[[ INFORMATION SUPPLIED open ]]

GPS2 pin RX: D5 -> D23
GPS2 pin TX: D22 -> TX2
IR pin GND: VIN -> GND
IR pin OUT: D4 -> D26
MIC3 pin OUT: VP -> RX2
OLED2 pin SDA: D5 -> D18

[[ INFORMATION SUPPLIED closed ]]
[[ INFORMATION SUPPLIED open ]]

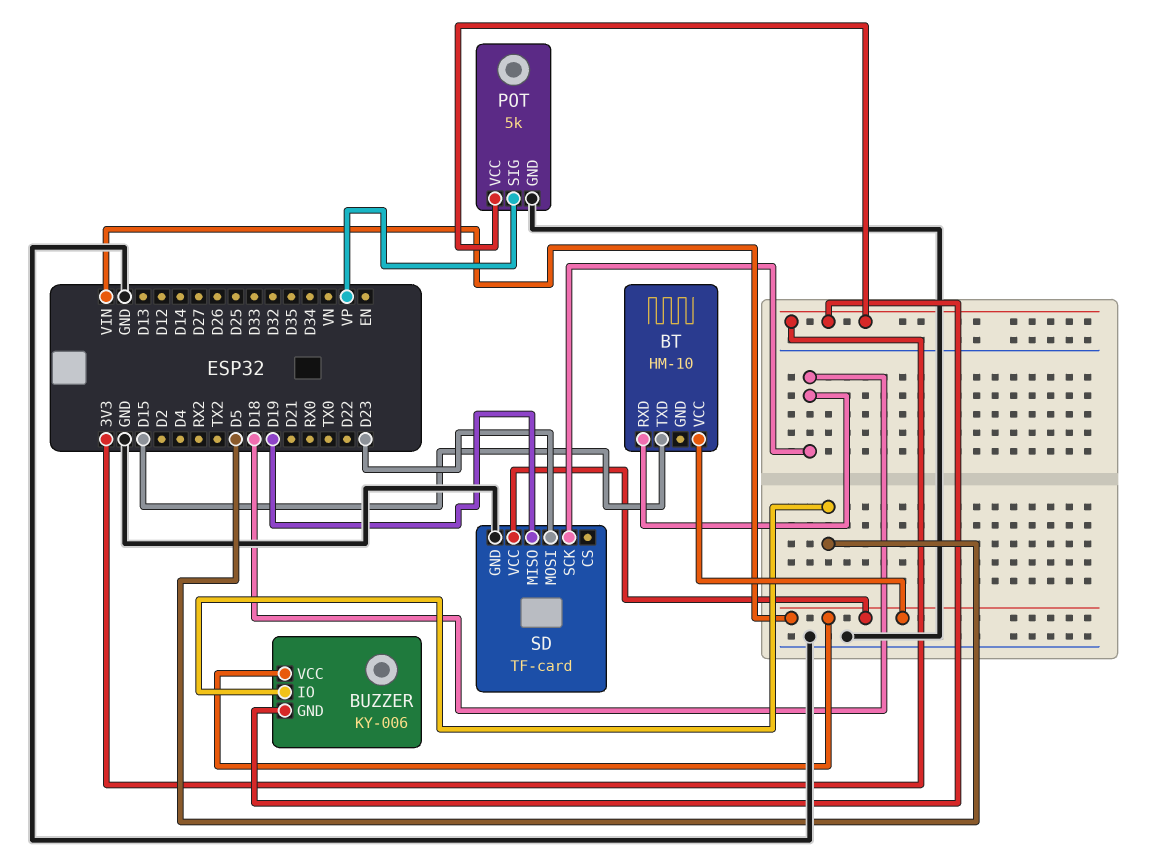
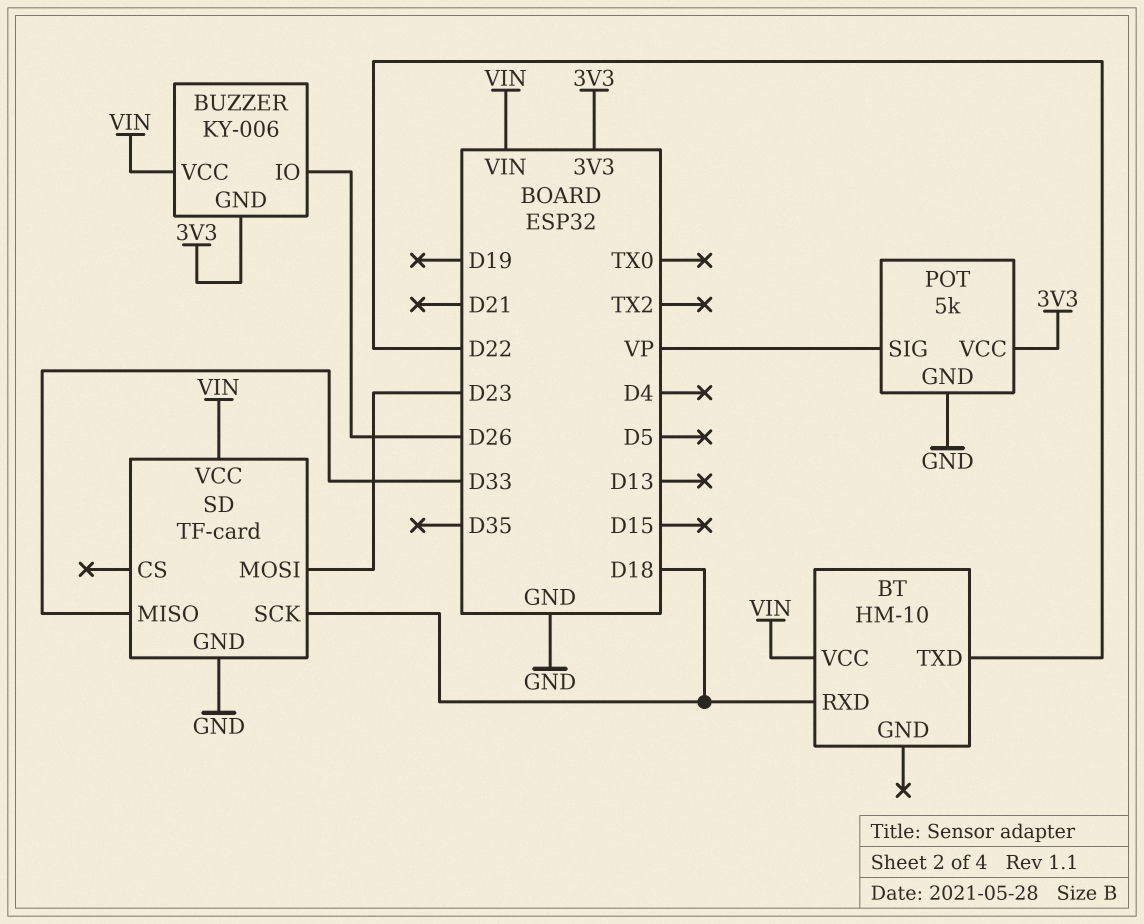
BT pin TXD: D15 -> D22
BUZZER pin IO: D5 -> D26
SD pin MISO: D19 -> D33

[[ INFORMATION SUPPLIED closed ]]

**WHAT TO PRODUCE:** Repeat exactly the lines above from the one with "GPS2 pin RX: D5 -> D23" up to and including the one with "OLED2 pin SDA: D5 -> D18". No other line belongs in the reply.

**YOUR RESPONSE:**
GPS2 pin RX: D5 -> D23
GPS2 pin TX: D22 -> TX2
IR pin GND: VIN -> GND
IR pin OUT: D4 -> D26
MIC3 pin OUT: VP -> RX2
OLED2 pin SDA: D5 -> D18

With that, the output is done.